- **Required action**: In the records below, find the line that contains "orange cutting board: 1 -> 5" and the line that contains "grey phone: 7 -> 6", then retype exactly those two lines and every line between them.

- **Records for the exercise**:
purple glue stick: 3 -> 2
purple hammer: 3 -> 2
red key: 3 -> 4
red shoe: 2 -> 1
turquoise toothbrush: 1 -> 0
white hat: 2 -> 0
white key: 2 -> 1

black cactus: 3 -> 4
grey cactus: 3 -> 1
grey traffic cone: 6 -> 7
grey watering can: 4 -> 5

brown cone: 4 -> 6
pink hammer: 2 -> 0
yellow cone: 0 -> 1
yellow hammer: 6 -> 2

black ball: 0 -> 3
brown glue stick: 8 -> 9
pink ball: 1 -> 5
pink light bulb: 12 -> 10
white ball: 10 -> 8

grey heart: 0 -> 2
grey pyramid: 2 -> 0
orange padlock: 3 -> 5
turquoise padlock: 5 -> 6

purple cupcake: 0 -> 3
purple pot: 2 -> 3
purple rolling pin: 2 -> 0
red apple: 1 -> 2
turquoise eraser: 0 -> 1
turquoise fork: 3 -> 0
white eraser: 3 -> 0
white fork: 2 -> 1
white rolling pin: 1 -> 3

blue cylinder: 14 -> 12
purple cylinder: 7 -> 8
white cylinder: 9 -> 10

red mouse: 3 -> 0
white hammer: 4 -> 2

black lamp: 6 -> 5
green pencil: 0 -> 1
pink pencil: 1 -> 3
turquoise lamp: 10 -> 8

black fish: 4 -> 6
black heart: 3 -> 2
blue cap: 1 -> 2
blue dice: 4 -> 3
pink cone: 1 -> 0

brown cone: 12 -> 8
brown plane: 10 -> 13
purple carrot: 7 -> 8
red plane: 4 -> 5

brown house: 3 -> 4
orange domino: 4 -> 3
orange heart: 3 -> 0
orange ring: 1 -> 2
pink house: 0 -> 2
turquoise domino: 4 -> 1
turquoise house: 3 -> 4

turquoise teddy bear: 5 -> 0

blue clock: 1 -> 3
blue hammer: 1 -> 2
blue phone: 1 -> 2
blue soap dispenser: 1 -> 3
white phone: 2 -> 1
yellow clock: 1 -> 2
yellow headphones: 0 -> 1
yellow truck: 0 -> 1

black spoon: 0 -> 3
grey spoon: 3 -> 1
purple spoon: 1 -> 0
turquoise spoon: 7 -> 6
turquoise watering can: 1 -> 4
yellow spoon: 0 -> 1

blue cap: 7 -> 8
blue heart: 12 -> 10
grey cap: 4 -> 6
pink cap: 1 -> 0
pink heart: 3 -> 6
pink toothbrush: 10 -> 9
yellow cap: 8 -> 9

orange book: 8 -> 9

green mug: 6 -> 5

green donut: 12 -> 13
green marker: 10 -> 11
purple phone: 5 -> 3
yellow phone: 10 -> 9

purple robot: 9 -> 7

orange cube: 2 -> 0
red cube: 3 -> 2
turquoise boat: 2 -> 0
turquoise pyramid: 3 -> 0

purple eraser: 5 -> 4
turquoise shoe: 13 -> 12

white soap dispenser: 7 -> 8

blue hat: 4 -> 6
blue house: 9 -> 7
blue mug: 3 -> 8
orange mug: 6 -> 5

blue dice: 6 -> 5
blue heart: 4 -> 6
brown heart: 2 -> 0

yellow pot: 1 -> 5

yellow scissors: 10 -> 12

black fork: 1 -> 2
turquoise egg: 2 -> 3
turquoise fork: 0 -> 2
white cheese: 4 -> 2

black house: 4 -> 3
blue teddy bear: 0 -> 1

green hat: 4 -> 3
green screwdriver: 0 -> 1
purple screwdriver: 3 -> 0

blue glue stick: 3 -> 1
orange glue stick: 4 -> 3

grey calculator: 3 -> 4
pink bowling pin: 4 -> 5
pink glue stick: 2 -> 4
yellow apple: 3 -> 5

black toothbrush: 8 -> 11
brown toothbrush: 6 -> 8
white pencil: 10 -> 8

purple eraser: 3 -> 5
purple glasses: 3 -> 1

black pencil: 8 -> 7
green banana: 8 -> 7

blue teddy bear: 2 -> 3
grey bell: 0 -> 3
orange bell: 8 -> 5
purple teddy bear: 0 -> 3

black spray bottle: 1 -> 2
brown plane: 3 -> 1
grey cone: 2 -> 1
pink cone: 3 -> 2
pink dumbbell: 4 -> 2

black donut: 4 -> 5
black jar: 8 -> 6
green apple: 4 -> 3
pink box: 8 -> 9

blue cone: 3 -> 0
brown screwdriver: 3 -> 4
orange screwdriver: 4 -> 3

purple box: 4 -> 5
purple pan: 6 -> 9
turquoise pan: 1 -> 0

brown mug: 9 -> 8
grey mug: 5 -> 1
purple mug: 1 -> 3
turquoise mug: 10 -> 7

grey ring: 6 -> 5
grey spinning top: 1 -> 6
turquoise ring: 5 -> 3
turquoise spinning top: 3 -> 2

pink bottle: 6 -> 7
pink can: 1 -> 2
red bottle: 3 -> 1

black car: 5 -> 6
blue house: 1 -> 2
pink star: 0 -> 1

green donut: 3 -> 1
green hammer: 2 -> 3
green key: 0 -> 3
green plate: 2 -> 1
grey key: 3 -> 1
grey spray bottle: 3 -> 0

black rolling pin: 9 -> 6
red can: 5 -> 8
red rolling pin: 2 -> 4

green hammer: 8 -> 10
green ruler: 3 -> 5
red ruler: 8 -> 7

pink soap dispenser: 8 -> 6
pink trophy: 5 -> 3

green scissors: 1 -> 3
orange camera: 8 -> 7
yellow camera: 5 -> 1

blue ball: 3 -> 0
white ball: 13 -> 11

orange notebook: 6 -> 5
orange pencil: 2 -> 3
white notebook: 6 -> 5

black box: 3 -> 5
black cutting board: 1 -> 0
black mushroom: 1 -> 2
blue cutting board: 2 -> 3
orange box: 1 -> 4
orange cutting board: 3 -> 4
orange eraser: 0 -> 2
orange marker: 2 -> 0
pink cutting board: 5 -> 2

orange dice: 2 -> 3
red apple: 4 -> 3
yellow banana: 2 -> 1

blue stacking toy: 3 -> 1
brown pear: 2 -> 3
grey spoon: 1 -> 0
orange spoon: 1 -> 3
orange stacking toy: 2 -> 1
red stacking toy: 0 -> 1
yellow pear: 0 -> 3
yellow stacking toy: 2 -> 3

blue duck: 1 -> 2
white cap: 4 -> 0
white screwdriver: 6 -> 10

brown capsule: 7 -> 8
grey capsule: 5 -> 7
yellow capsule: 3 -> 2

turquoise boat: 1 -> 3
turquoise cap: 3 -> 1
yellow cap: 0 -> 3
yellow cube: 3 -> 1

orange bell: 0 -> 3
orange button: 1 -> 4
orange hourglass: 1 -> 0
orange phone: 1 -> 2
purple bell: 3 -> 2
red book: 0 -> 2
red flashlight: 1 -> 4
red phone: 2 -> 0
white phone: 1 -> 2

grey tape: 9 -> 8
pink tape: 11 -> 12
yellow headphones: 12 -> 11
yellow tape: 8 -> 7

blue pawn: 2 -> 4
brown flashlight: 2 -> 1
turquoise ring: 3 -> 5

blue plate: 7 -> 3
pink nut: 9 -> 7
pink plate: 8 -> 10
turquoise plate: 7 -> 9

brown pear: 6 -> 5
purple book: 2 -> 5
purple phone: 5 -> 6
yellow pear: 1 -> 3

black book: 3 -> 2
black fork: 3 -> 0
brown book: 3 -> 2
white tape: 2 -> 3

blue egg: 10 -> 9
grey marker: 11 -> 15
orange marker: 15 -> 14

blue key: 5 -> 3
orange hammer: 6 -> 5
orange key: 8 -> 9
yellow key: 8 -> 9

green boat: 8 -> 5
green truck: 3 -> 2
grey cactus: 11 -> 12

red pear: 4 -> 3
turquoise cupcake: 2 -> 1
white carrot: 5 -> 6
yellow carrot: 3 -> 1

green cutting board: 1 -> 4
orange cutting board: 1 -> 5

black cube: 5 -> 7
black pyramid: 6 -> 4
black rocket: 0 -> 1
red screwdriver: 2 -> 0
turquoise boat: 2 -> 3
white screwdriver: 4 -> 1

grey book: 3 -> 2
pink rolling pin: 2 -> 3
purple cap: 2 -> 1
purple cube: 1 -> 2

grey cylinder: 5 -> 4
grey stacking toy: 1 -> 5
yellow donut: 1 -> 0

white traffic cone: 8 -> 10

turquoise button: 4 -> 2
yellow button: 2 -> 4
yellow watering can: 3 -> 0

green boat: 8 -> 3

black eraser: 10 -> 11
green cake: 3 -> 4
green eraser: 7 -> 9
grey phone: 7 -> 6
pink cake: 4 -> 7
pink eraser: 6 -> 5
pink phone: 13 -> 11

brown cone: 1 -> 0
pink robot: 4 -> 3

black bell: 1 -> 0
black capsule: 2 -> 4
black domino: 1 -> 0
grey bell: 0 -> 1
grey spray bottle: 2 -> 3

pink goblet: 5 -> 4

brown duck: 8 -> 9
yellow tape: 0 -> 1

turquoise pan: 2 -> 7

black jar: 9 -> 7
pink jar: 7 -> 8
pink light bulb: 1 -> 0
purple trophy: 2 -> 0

- **Task answer**:
orange cutting board: 1 -> 5

black cube: 5 -> 7
black pyramid: 6 -> 4
black rocket: 0 -> 1
red screwdriver: 2 -> 0
turquoise boat: 2 -> 3
white screwdriver: 4 -> 1

grey book: 3 -> 2
pink rolling pin: 2 -> 3
purple cap: 2 -> 1
purple cube: 1 -> 2

grey cylinder: 5 -> 4
grey stacking toy: 1 -> 5
yellow donut: 1 -> 0

white traffic cone: 8 -> 10

turquoise button: 4 -> 2
yellow button: 2 -> 4
yellow watering can: 3 -> 0

green boat: 8 -> 3

black eraser: 10 -> 11
green cake: 3 -> 4
green eraser: 7 -> 9
grey phone: 7 -> 6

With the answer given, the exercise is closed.